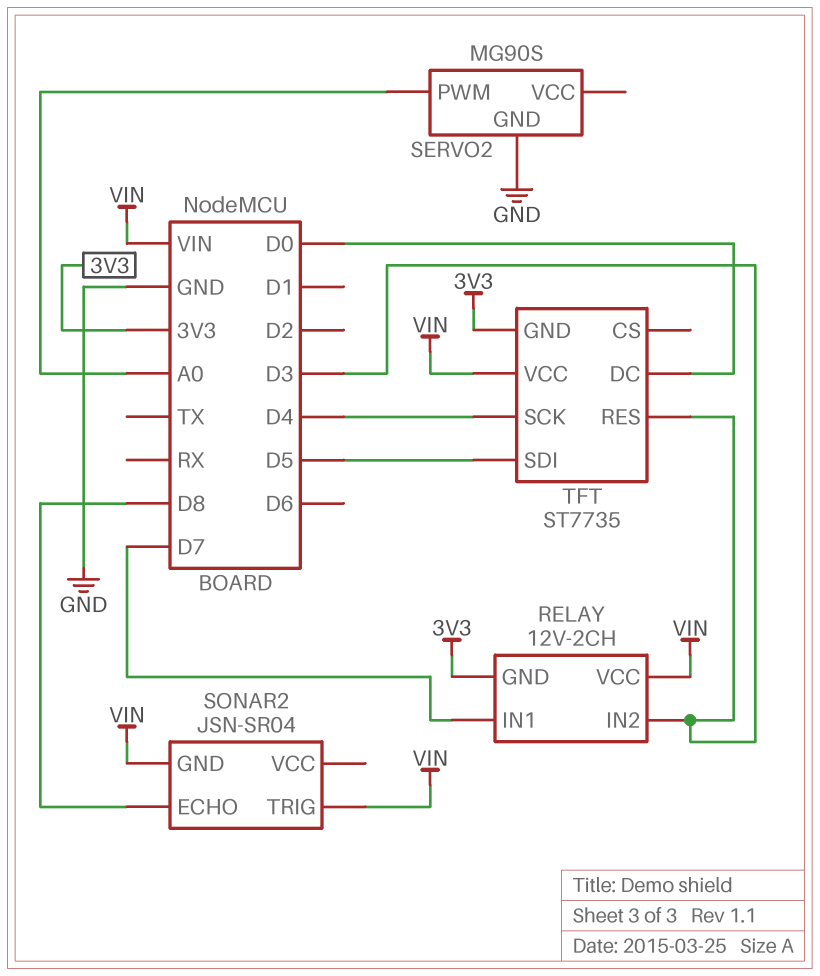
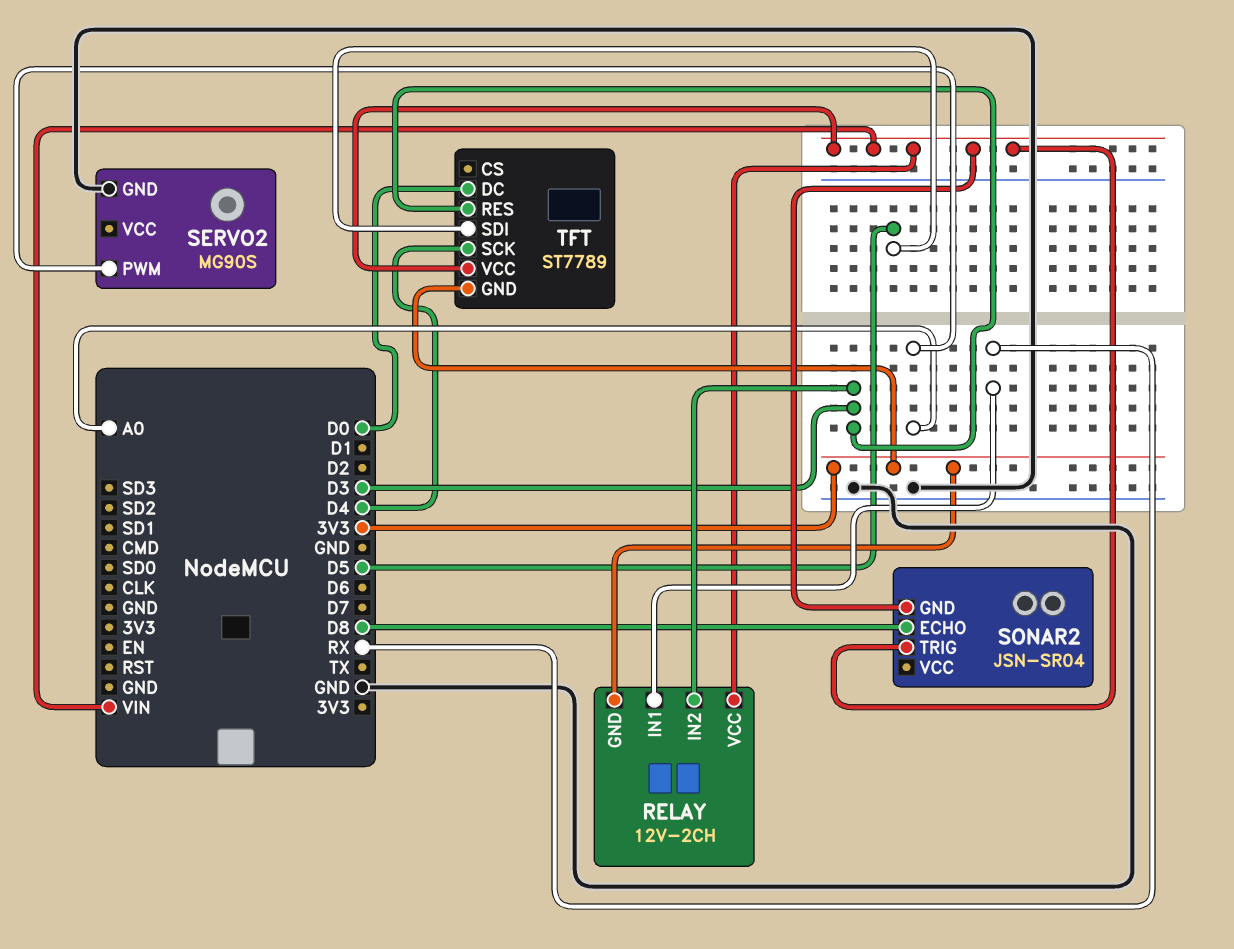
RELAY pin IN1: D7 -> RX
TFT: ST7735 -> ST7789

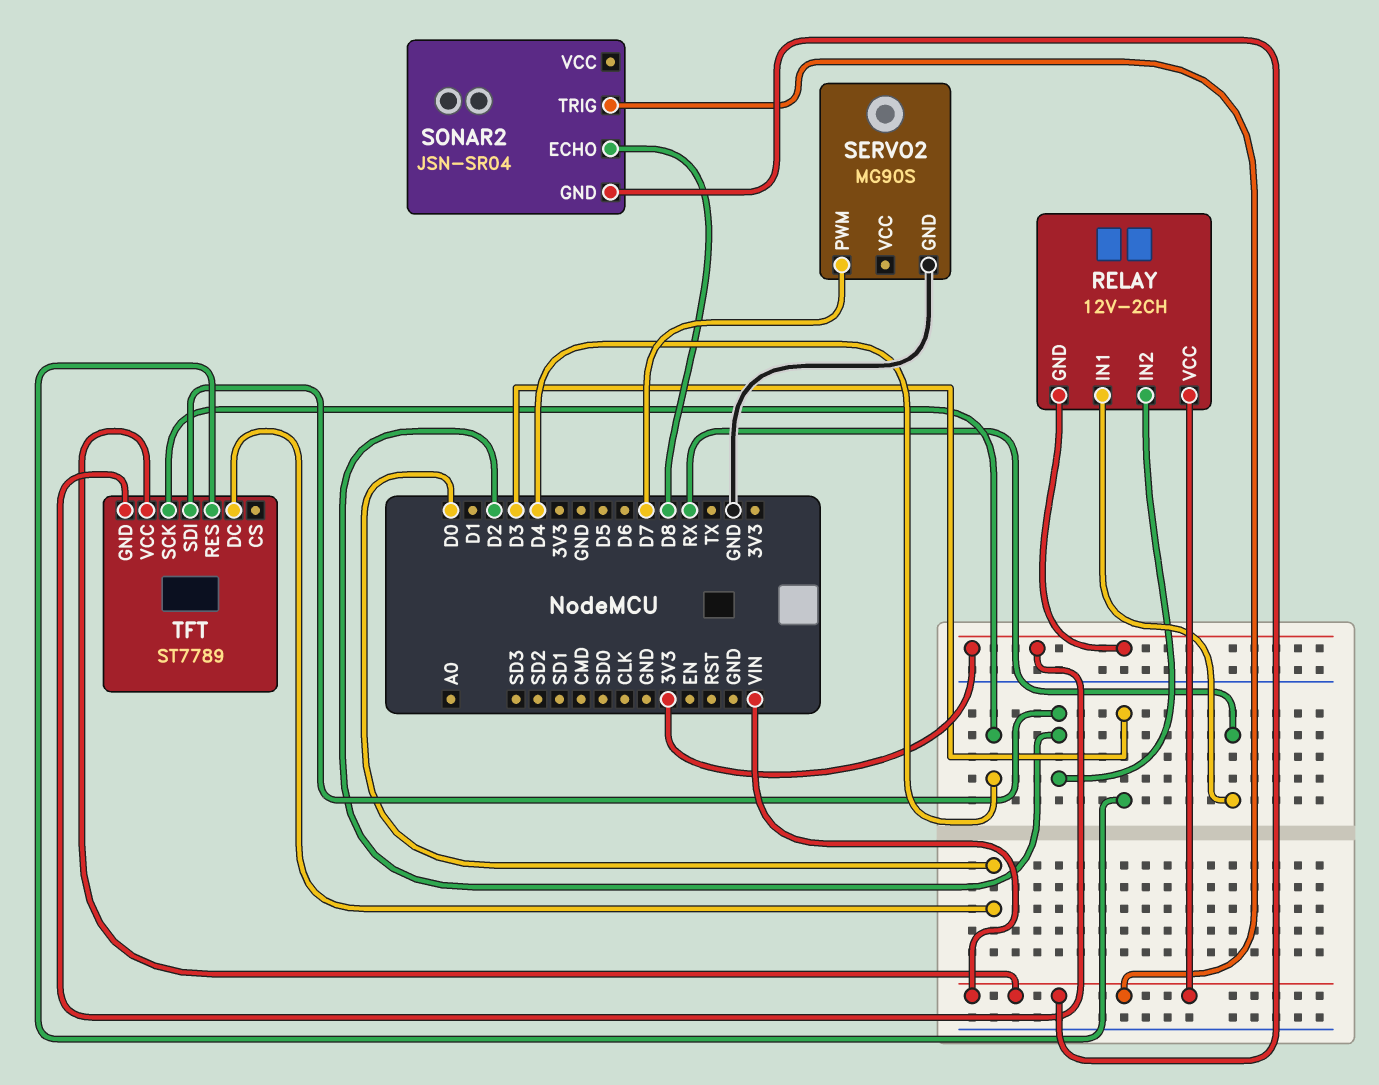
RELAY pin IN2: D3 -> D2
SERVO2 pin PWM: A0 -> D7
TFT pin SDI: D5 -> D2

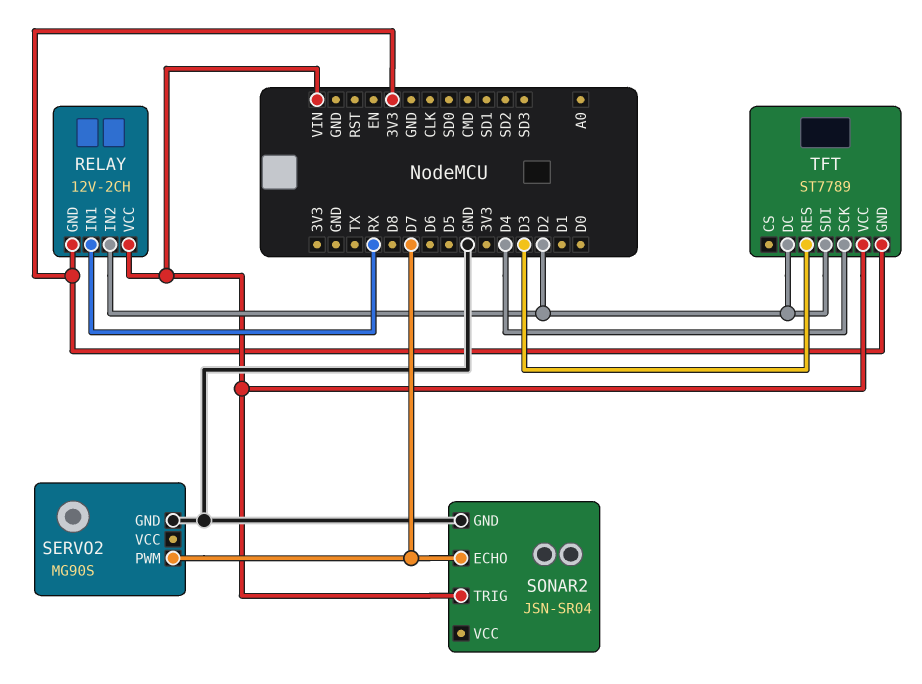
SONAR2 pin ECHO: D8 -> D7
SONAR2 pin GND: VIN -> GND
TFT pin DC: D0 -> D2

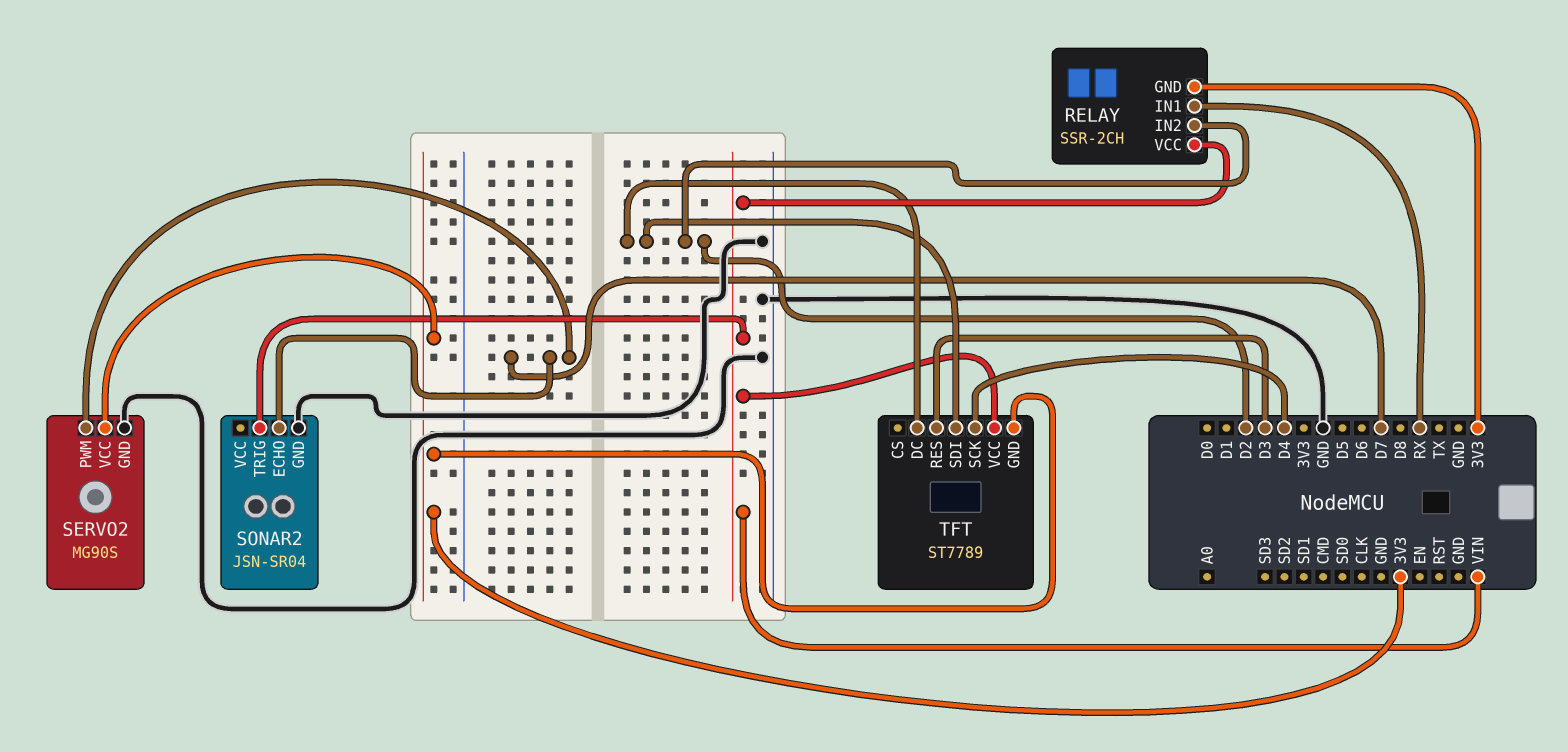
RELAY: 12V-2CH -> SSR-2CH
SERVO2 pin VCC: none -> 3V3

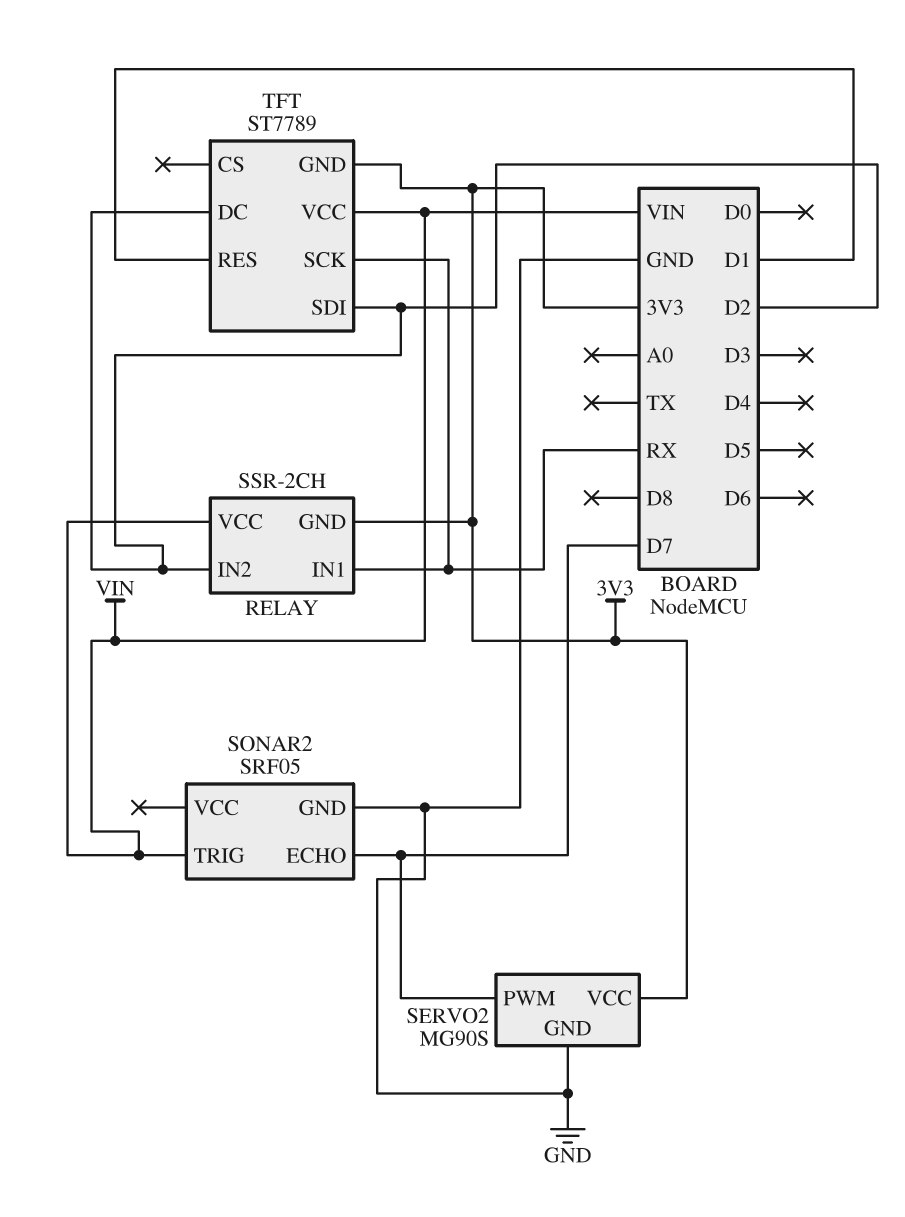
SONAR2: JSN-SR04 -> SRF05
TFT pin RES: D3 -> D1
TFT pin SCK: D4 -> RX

---

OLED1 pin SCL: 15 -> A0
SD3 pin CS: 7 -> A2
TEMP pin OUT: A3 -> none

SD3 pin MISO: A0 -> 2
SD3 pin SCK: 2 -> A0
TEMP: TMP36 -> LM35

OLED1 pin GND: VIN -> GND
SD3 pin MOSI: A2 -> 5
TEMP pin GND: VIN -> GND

--

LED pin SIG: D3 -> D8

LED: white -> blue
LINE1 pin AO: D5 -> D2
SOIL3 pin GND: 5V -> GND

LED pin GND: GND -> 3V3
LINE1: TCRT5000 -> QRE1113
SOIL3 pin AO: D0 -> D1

What is needed: Copy out, from the listing above, every line that contains the string "RELAY".

Reply to the task:
RELAY pin IN1: D7 -> RX
RELAY pin IN2: D3 -> D2
RELAY: 12V-2CH -> SSR-2CH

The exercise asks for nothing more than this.